EXERCISE BRIEF:
Without changing a thing, reproduce the entire listing and leave out its pictures.

· · · · · · ·

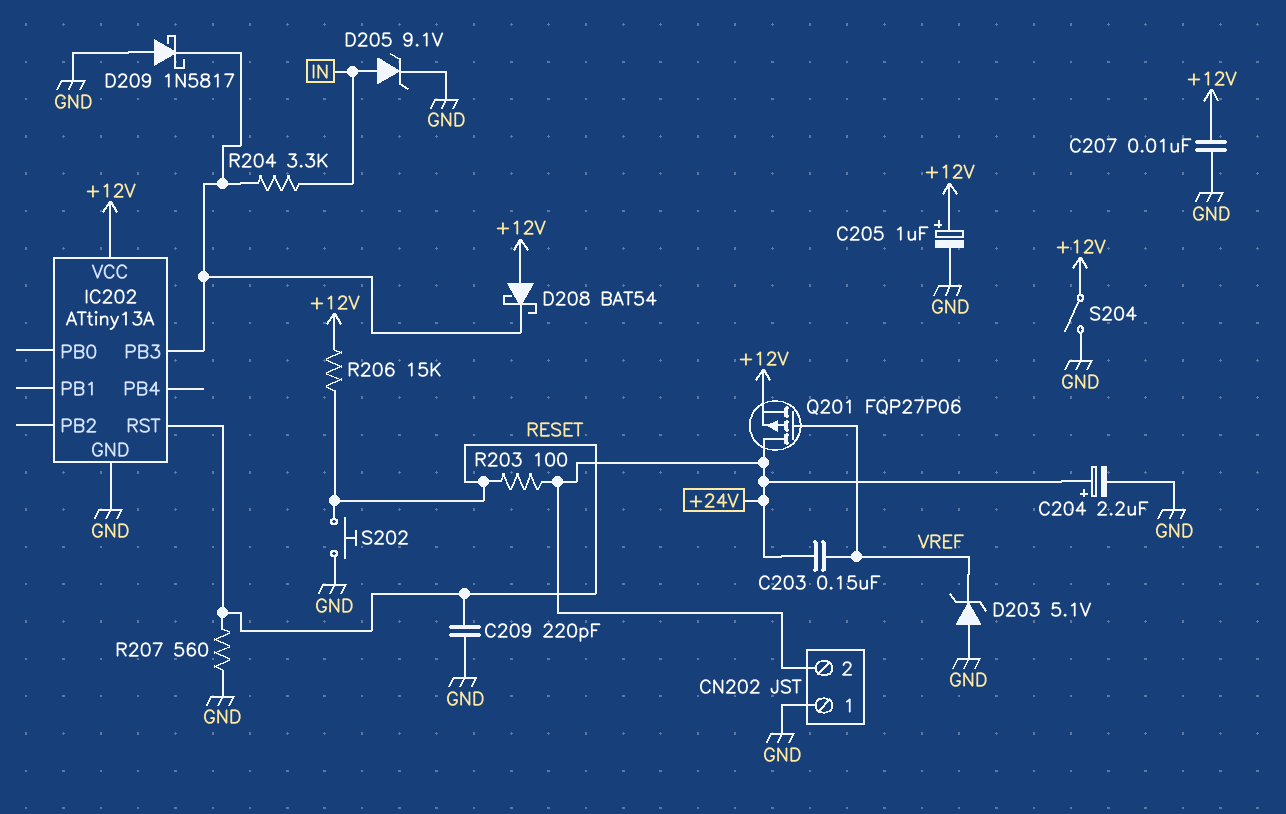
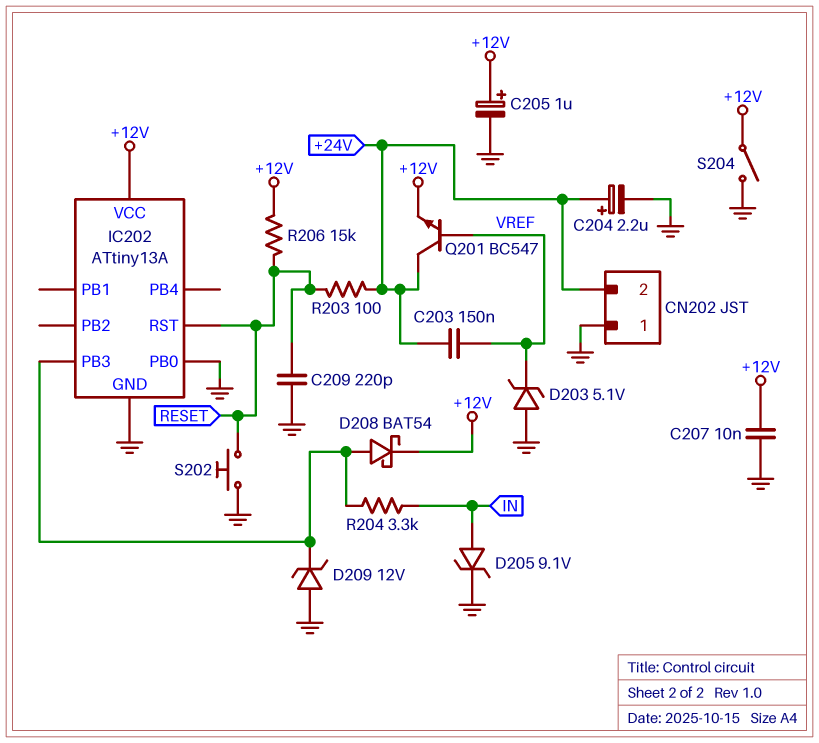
D208: schottky BAT54 (A +12V, K IC202/PB3) -> schottky BAT54 (A IC202/PB3, K +12V)
D209: schottky 1N5817 (A GND, K IC202/PB3) -> zener 12V (A GND, K IC202/PB3)
IC202 pin PB0: none -> GND
Q201: PMOS FQP27P06 (G VREF, D +24V, S +12V) -> NPN BC547 (B VREF, C +24V, E +12V)
R207: 560 (GND, RESET) -> none

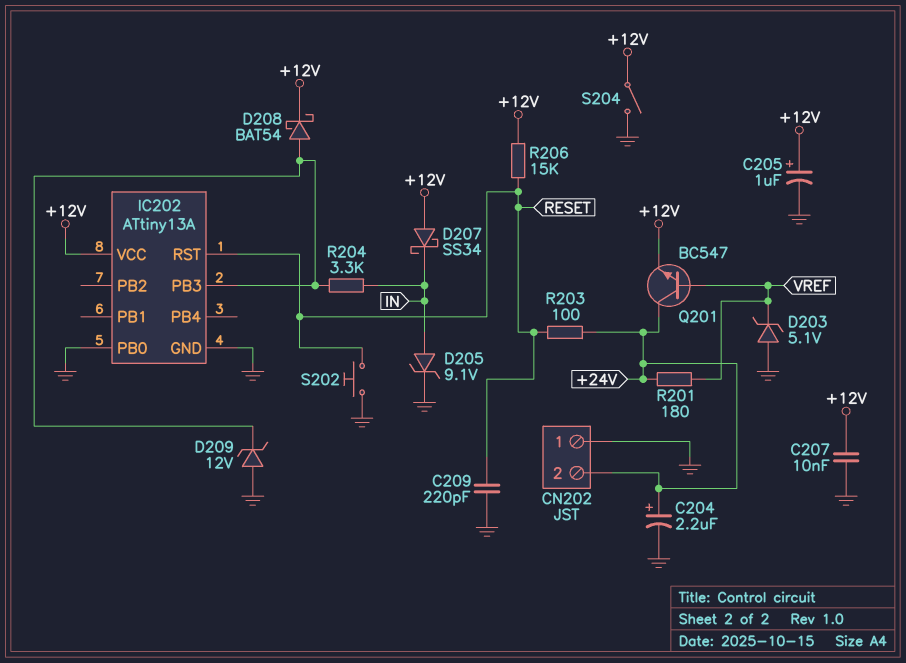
C203: 150nF (+24V, VREF) -> none
D207: none -> schottky SS34 (A +12V, K IN)
R201: none -> 180 (+24V, VREF)

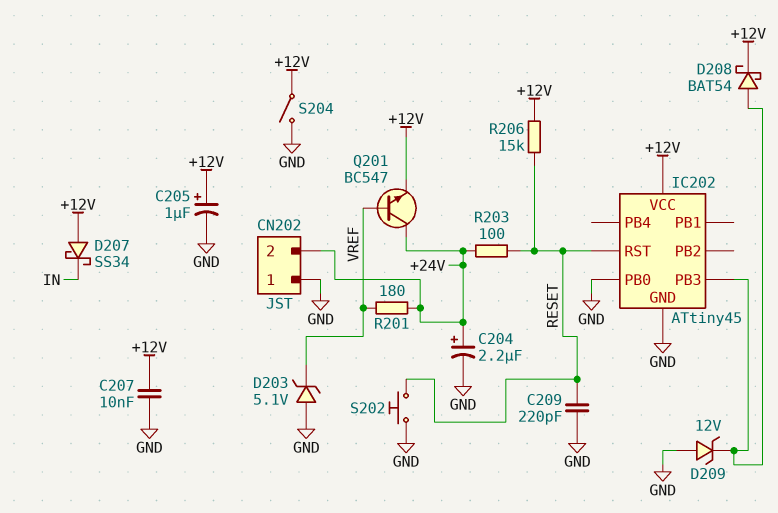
D205: zener 9.1V (A IN, K GND) -> none
IC202: ATtiny13A -> ATtiny45
R204: 3.3k (IC202/PB3, IN) -> none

· · · · · · ·

WRITTEN REPLY:
D208: schottky BAT54 (A +12V, K IC202/PB3) -> schottky BAT54 (A IC202/PB3, K +12V)
D209: schottky 1N5817 (A GND, K IC202/PB3) -> zener 12V (A GND, K IC202/PB3)
IC202 pin PB0: none -> GND
Q201: PMOS FQP27P06 (G VREF, D +24V, S +12V) -> NPN BC547 (B VREF, C +24V, E +12V)
R207: 560 (GND, RESET) -> none

C203: 150nF (+24V, VREF) -> none
D207: none -> schottky SS34 (A +12V, K IN)
R201: none -> 180 (+24V, VREF)

D205: zener 9.1V (A IN, K GND) -> none
IC202: ATtiny13A -> ATtiny45
R204: 3.3k (IC202/PB3, IN) -> none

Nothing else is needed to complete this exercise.